[Coordinate change listings]
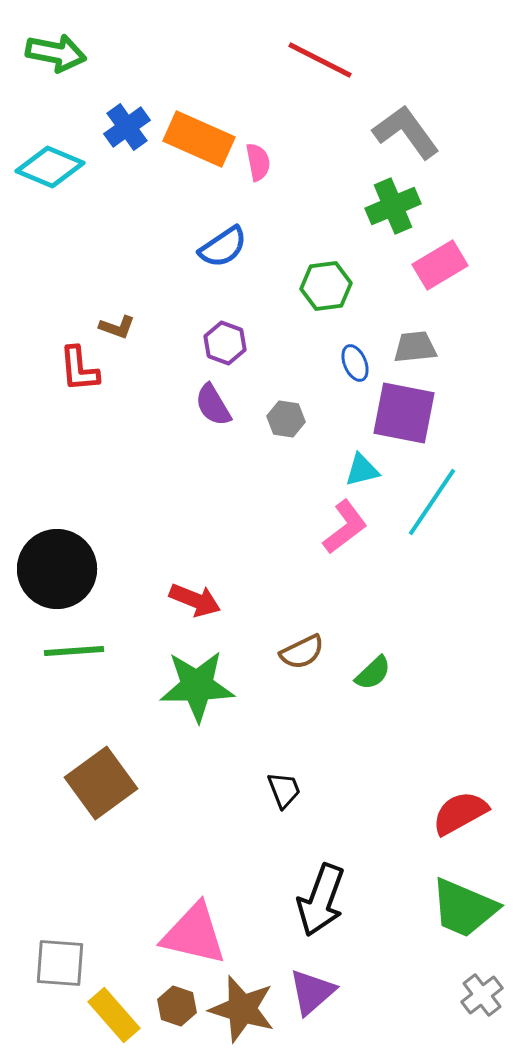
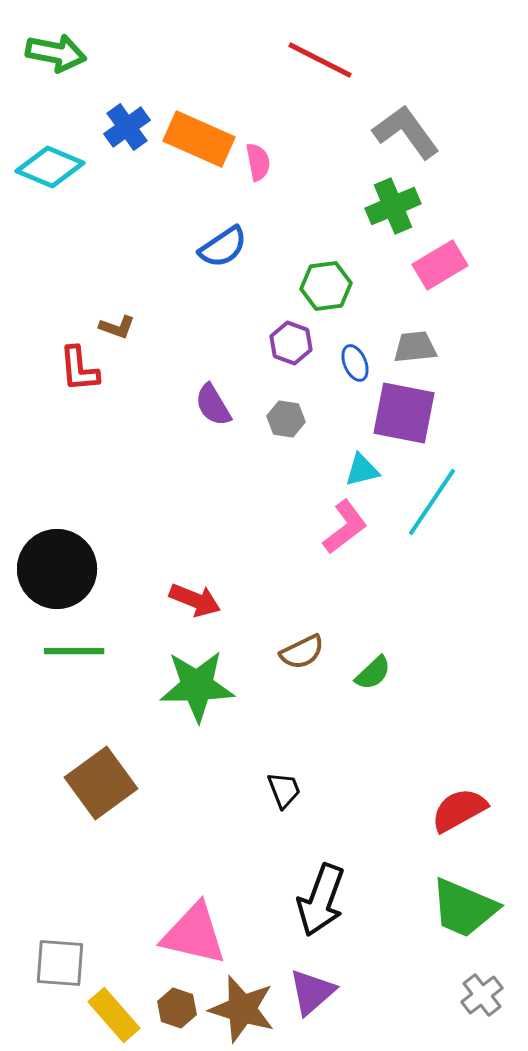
purple hexagon: moved 66 px right
green line: rotated 4 degrees clockwise
red semicircle: moved 1 px left, 3 px up
brown hexagon: moved 2 px down
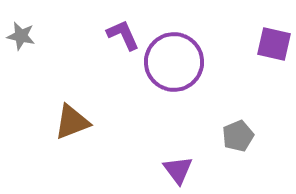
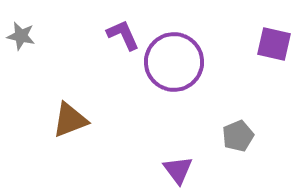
brown triangle: moved 2 px left, 2 px up
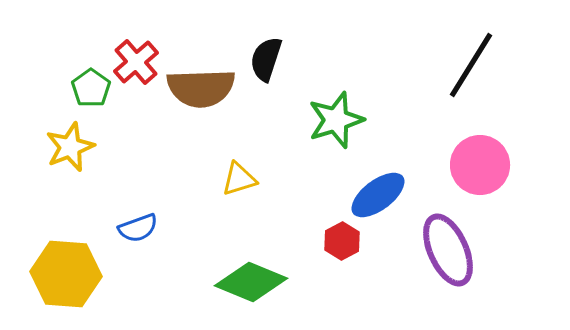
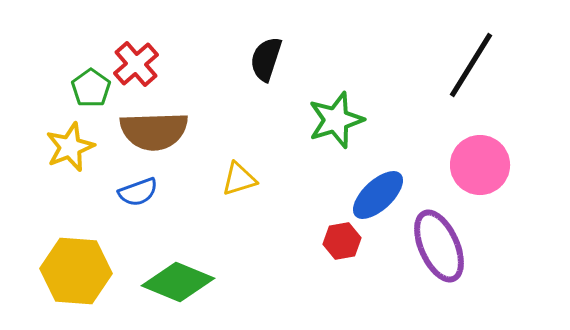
red cross: moved 2 px down
brown semicircle: moved 47 px left, 43 px down
blue ellipse: rotated 6 degrees counterclockwise
blue semicircle: moved 36 px up
red hexagon: rotated 18 degrees clockwise
purple ellipse: moved 9 px left, 4 px up
yellow hexagon: moved 10 px right, 3 px up
green diamond: moved 73 px left
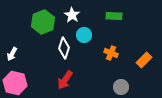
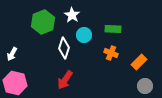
green rectangle: moved 1 px left, 13 px down
orange rectangle: moved 5 px left, 2 px down
gray circle: moved 24 px right, 1 px up
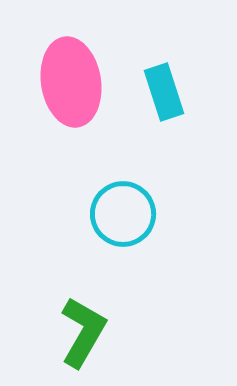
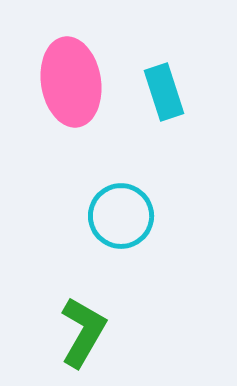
cyan circle: moved 2 px left, 2 px down
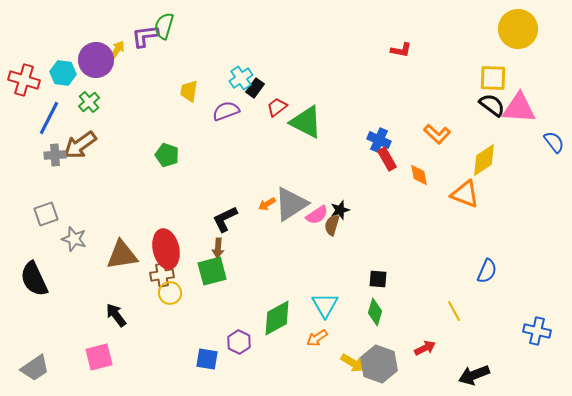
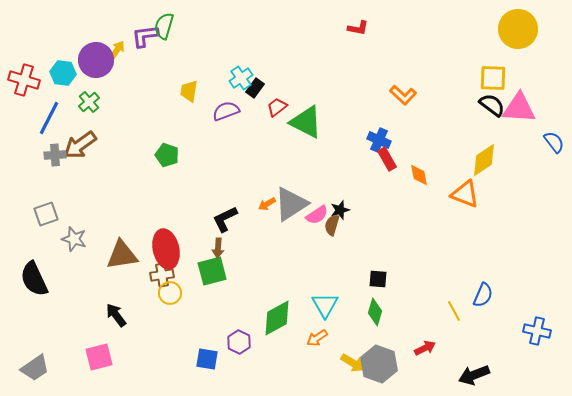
red L-shape at (401, 50): moved 43 px left, 22 px up
orange L-shape at (437, 134): moved 34 px left, 39 px up
blue semicircle at (487, 271): moved 4 px left, 24 px down
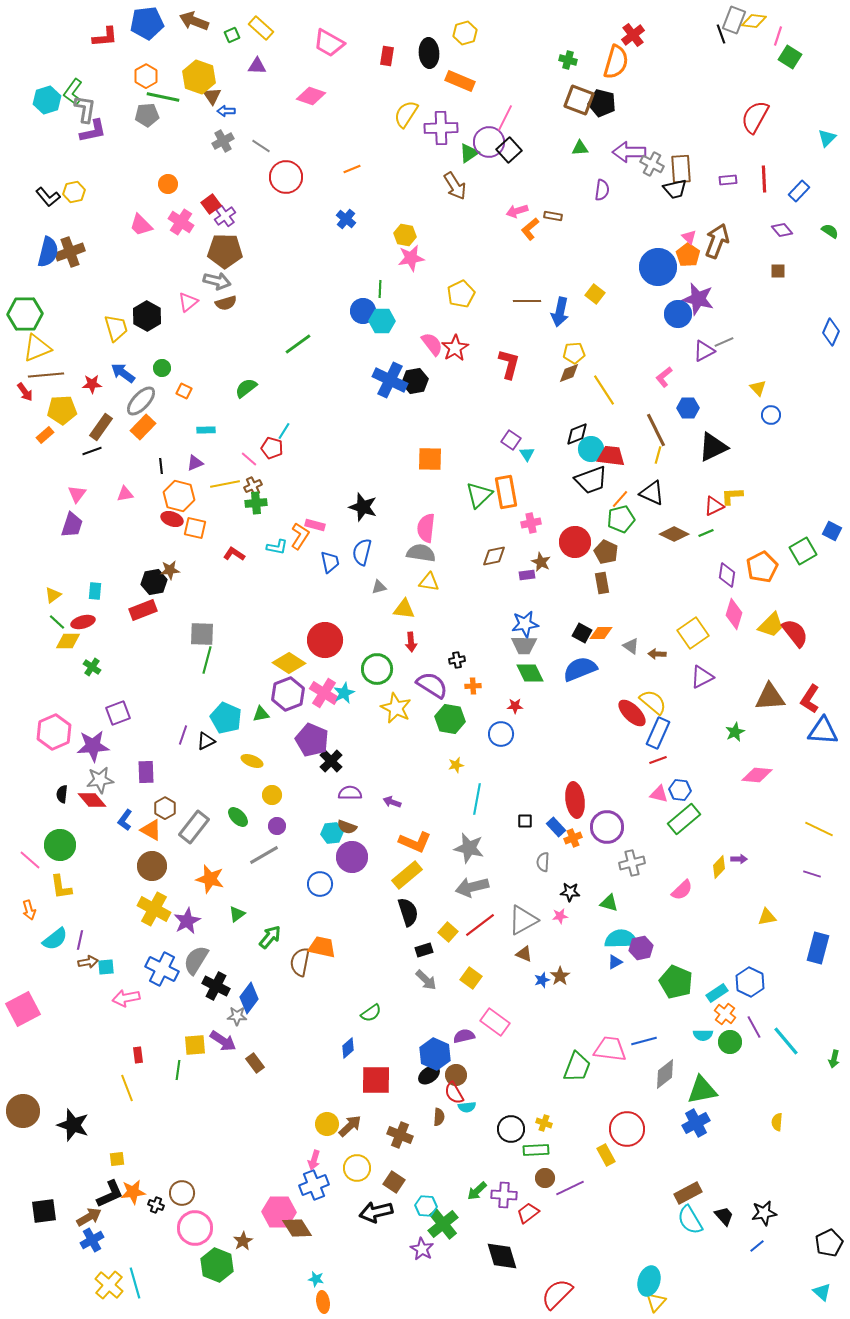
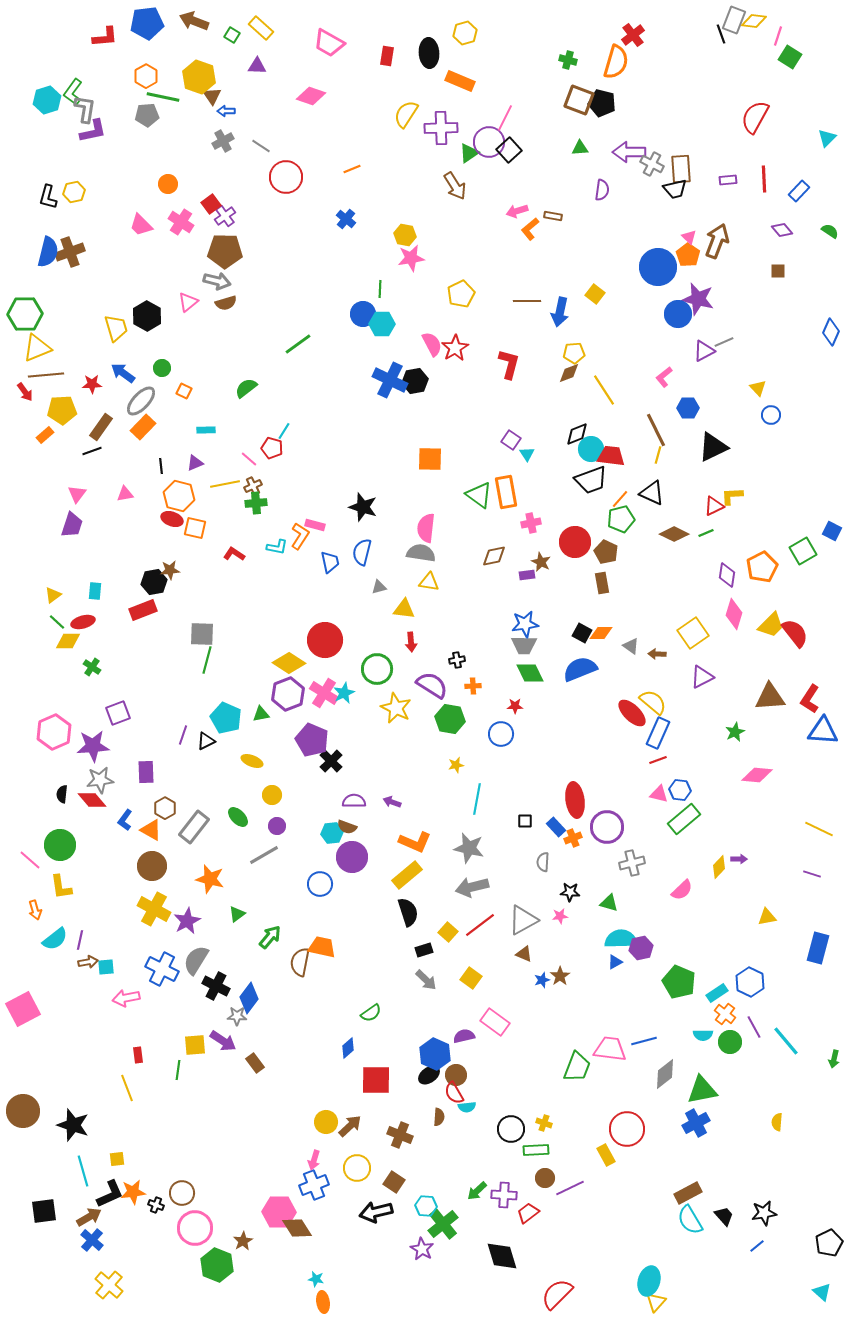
green square at (232, 35): rotated 35 degrees counterclockwise
black L-shape at (48, 197): rotated 55 degrees clockwise
blue circle at (363, 311): moved 3 px down
cyan hexagon at (382, 321): moved 3 px down
pink semicircle at (432, 344): rotated 10 degrees clockwise
green triangle at (479, 495): rotated 40 degrees counterclockwise
purple semicircle at (350, 793): moved 4 px right, 8 px down
orange arrow at (29, 910): moved 6 px right
green pentagon at (676, 982): moved 3 px right
yellow circle at (327, 1124): moved 1 px left, 2 px up
blue cross at (92, 1240): rotated 20 degrees counterclockwise
cyan line at (135, 1283): moved 52 px left, 112 px up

Your task:
Set down again, exactly, every line above from the one with "orange L-shape at" down to the one with "black L-shape at", both ends included. No pictures, and nothing else.

Written solution:
orange L-shape at (437, 134): moved 34 px left, 39 px up
blue semicircle at (487, 271): moved 4 px left, 24 px down
green square at (232, 35): rotated 35 degrees counterclockwise
black L-shape at (48, 197): rotated 55 degrees clockwise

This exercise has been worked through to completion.